• Exercise instructions
One exact copy of the listing, minus the images, is the required answer.

• Data below

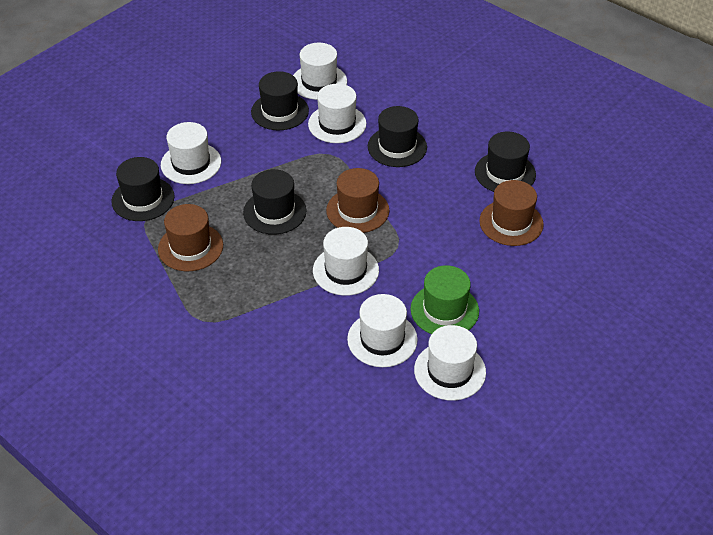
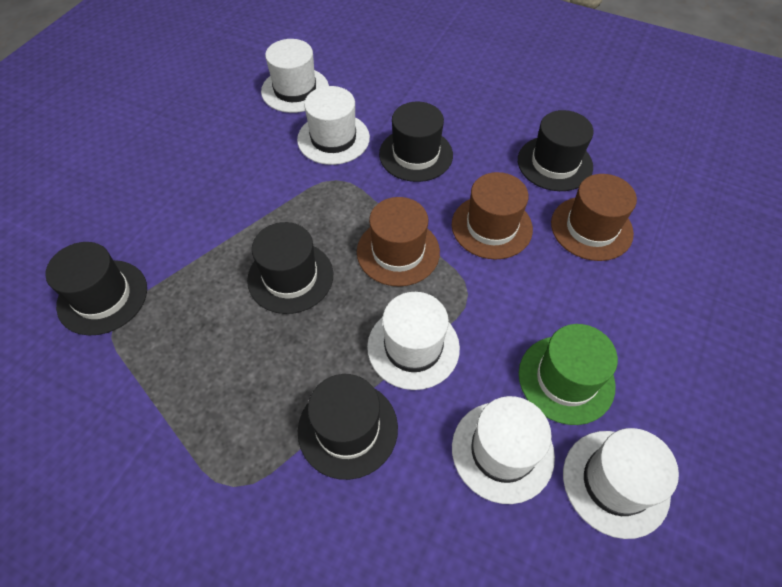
camera: 15 degrees left, 10 degrees up
(190, 247) = (187, 360): brown hat -> brown hat (491, 226)
(191, 163) = (160, 229): white hat -> none
(280, 111) = (258, 135): black hat -> black hat (348, 429)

• Worked solution
camera: 15 degrees left, 10 degrees up
(190, 247) = (187, 360): brown hat -> brown hat (491, 226)
(191, 163) = (160, 229): white hat -> none
(280, 111) = (258, 135): black hat -> black hat (348, 429)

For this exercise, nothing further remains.